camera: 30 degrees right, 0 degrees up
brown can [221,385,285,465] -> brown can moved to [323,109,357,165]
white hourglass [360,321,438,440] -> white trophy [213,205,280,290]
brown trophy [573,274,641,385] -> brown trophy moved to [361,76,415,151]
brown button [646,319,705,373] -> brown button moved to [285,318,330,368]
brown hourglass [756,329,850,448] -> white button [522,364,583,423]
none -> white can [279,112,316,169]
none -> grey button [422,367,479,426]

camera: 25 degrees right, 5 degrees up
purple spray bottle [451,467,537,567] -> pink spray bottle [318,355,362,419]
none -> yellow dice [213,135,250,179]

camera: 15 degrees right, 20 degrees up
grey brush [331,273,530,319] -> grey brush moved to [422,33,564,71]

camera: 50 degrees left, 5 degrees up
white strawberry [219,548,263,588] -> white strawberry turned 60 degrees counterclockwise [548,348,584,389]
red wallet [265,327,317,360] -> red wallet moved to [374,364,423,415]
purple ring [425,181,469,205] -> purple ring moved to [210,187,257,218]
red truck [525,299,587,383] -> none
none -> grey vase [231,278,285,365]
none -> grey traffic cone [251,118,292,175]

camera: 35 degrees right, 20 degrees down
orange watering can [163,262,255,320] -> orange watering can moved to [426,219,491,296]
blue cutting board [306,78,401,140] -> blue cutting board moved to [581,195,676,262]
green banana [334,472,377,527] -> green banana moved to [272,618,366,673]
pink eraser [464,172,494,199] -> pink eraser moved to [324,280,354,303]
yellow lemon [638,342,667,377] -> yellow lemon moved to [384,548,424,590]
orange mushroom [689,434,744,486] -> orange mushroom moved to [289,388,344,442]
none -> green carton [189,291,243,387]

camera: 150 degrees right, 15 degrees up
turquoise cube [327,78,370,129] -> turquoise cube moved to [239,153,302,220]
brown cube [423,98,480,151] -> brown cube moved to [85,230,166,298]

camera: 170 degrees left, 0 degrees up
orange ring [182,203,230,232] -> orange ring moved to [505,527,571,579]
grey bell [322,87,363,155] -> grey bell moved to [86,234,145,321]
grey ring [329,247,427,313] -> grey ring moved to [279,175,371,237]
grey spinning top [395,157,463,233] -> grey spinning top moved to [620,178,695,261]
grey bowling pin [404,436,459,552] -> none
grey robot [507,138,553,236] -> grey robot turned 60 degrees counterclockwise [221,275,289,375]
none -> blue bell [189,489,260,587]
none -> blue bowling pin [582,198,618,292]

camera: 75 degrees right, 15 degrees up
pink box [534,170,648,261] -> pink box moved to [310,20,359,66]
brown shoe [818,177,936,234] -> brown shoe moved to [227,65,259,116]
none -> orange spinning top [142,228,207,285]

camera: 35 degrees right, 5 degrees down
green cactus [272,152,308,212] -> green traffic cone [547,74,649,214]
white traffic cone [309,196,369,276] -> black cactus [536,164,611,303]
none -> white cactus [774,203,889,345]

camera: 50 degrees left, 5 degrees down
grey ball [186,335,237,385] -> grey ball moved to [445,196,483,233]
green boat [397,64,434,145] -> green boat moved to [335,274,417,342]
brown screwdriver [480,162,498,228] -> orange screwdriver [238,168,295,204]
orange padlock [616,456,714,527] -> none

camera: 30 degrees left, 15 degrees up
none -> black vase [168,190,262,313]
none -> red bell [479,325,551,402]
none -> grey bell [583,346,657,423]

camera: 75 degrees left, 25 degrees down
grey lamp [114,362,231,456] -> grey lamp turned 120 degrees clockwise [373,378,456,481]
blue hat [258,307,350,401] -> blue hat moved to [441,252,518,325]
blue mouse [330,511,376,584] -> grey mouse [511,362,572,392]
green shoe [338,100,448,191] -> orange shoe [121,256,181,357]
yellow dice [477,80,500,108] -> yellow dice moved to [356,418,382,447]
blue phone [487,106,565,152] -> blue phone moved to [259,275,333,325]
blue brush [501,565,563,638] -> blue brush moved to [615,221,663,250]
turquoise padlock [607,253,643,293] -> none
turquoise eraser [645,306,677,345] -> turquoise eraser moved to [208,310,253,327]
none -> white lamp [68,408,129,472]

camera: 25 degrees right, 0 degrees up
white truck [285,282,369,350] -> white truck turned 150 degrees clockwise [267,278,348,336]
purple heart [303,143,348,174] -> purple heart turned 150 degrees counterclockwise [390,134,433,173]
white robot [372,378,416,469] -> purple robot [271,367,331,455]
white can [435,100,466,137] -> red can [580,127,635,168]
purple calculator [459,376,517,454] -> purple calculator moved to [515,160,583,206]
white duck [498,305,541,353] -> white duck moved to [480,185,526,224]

========================

◆ PROMPT: Above are the entries. Copy exactly the part that opens with the line containing "none -> grey button [422,367,479,426]" and closes with the line containing "red wallet [265,327,317,360]", and no more.

◆ ANSWER TO THIS TASK:
none -> grey button [422,367,479,426]

camera: 25 degrees right, 5 degrees up
purple spray bottle [451,467,537,567] -> pink spray bottle [318,355,362,419]
none -> yellow dice [213,135,250,179]

camera: 15 degrees right, 20 degrees up
grey brush [331,273,530,319] -> grey brush moved to [422,33,564,71]

camera: 50 degrees left, 5 degrees up
white strawberry [219,548,263,588] -> white strawberry turned 60 degrees counterclockwise [548,348,584,389]
red wallet [265,327,317,360] -> red wallet moved to [374,364,423,415]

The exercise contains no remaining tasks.